(Stored items)
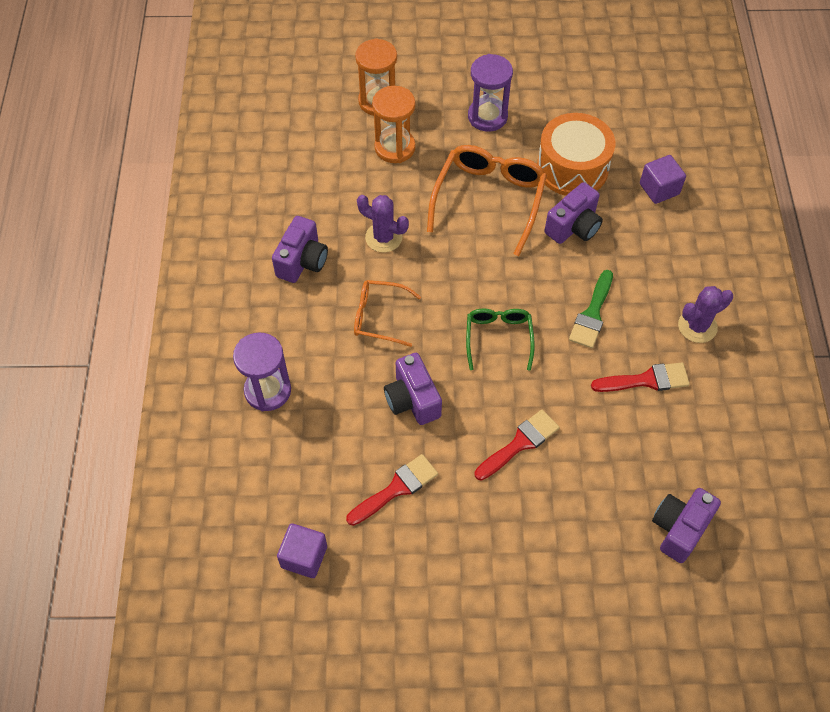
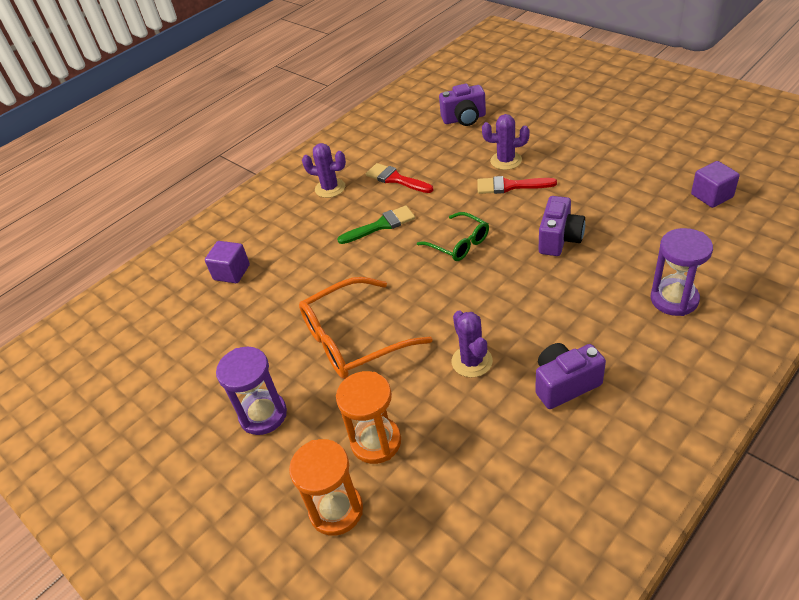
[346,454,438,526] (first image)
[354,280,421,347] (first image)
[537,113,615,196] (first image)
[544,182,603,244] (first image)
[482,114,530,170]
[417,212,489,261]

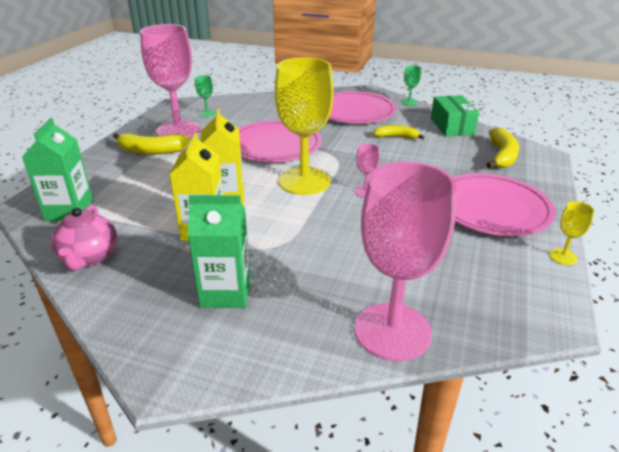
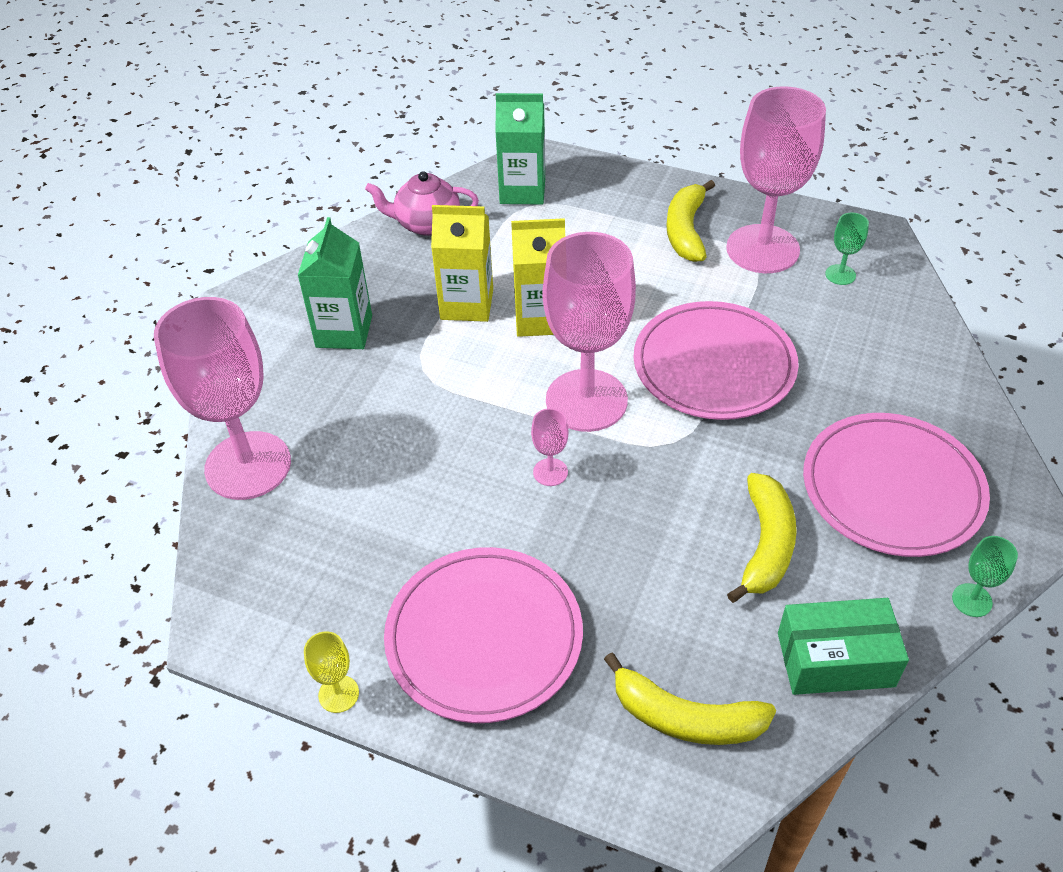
[543,232,636,432]
[727,473,797,603]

TASK:
Where the line containing "[537,113,615,196] (first image)" appears, begin copying there and continue exactly through the final line of the records; both end lines belong in the copy, pictures do not.

SOLUTION TO THIS EXERCISE:
[537,113,615,196] (first image)
[544,182,603,244] (first image)
[482,114,530,170]
[417,212,489,261]

[543,232,636,432]
[727,473,797,603]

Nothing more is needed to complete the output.